Task objective: Extract the lines beginning at the one that holds "recolor: turquoise cake" and ending at the final line of the material below, keeping them exact and leaving out all pictures.

Data:

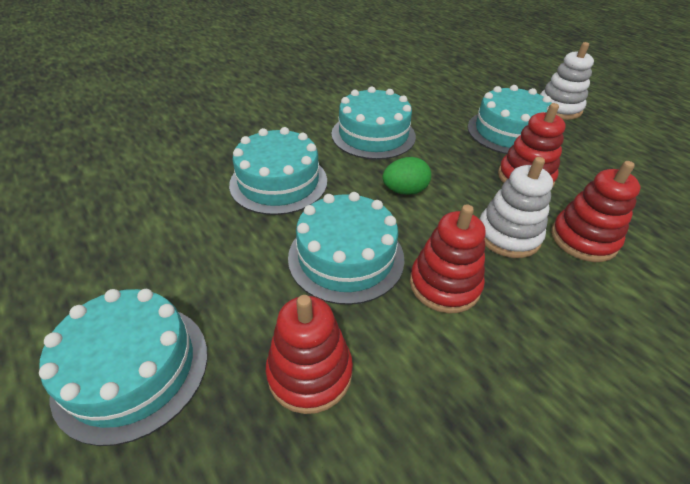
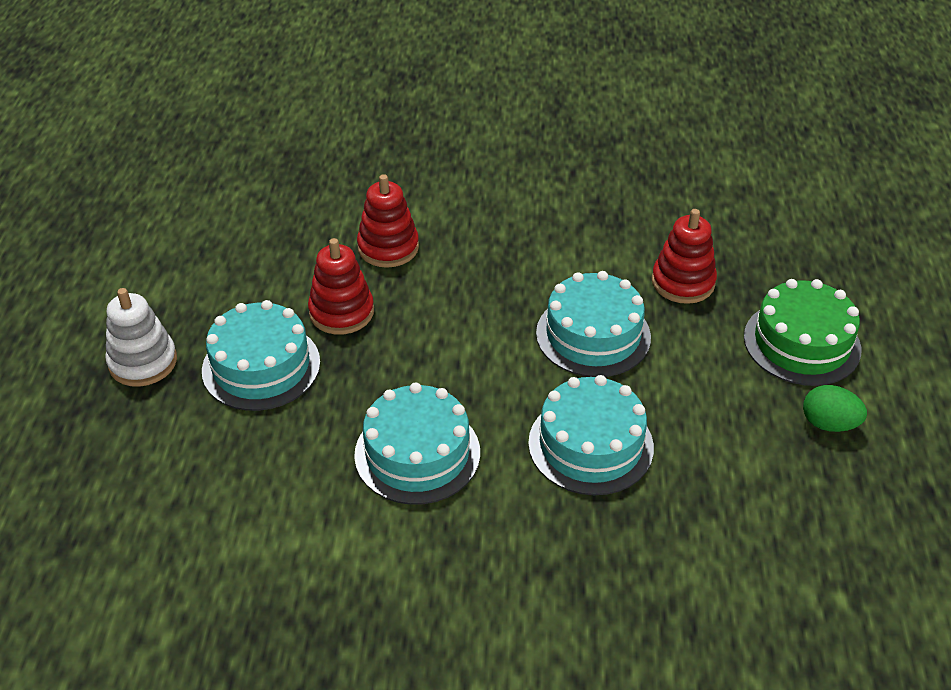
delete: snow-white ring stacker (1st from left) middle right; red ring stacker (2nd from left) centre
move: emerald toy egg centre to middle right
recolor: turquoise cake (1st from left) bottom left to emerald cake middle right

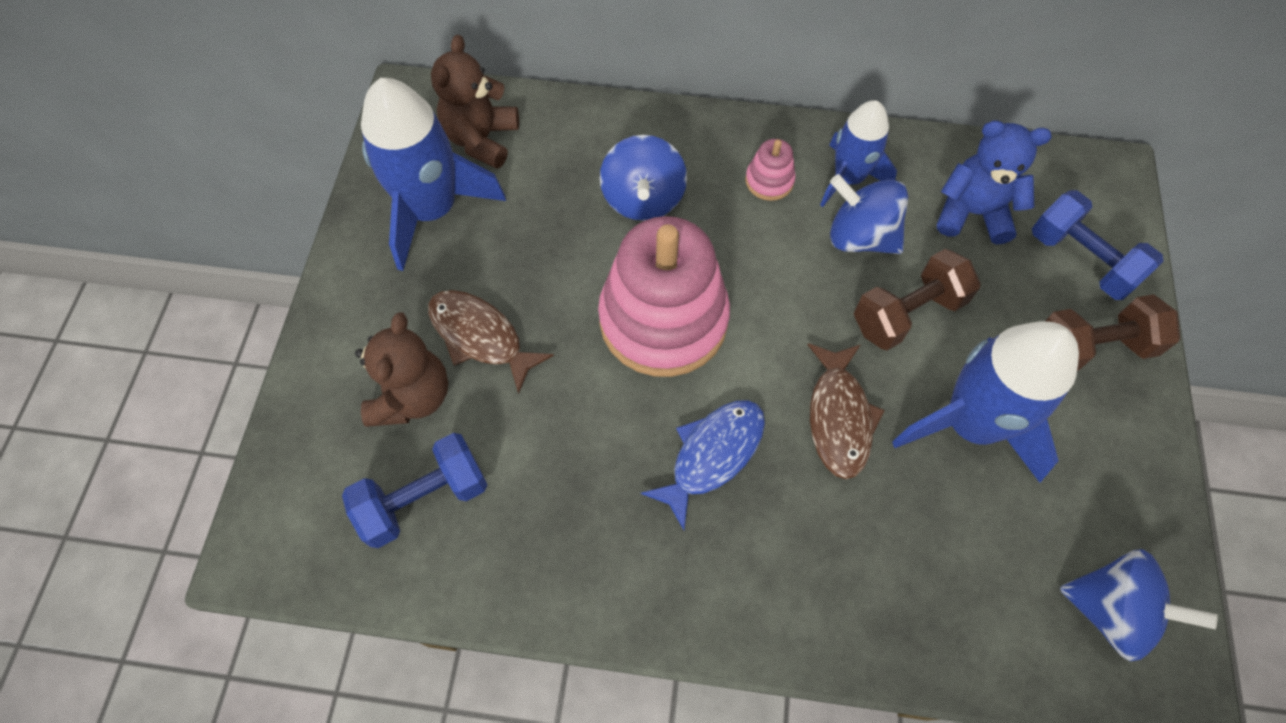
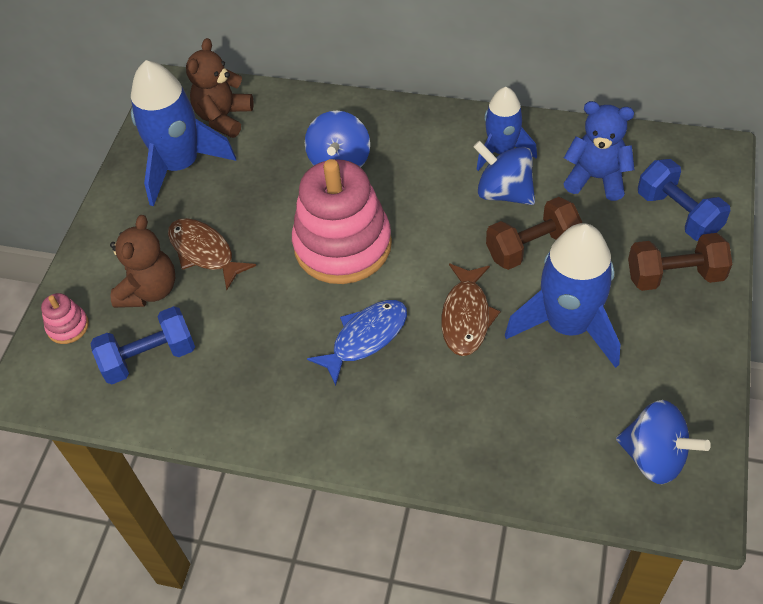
move: rose-pink ring stacker (2nd from left in the first image) top centre to rose-pink ring stacker (1st from left) middle left

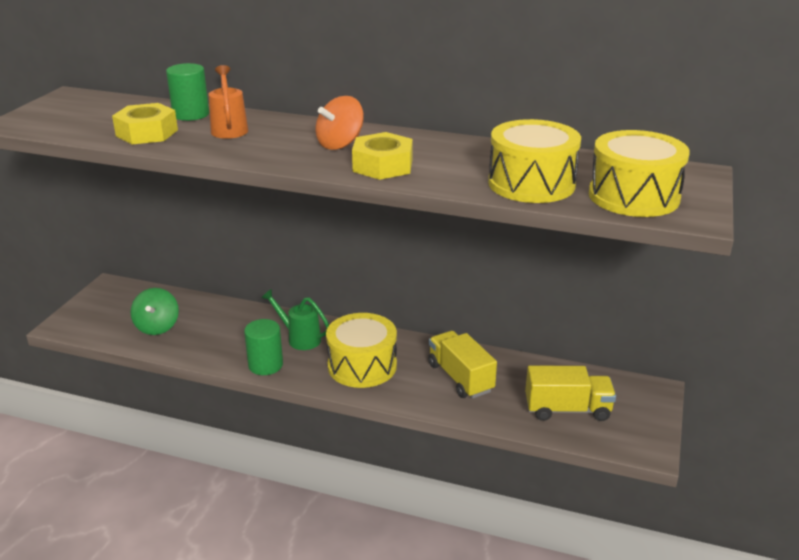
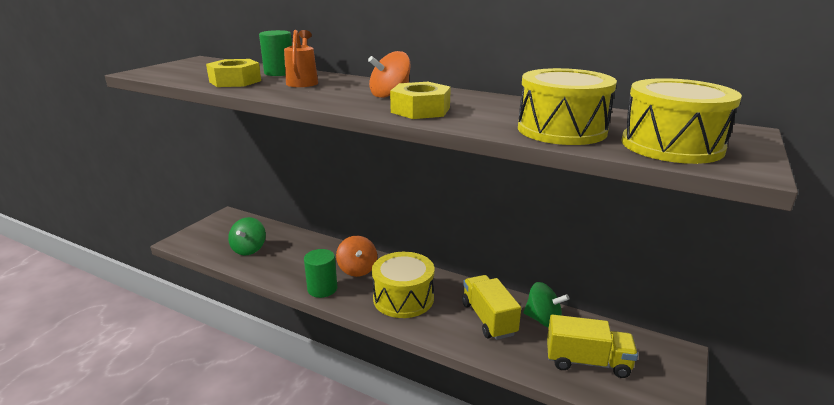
insert: emerald spinning top (2nd from left) bottom centre
replace: emerald sprinkling can centre to orange-coloured spinning top (1st from left) centre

Answer space:
recolor: turquoise cake (1st from left) bottom left to emerald cake middle right

move: rose-pink ring stacker (2nd from left in the first image) top centre to rose-pink ring stacker (1st from left) middle left

insert: emerald spinning top (2nd from left) bottom centre
replace: emerald sprinkling can centre to orange-coloured spinning top (1st from left) centre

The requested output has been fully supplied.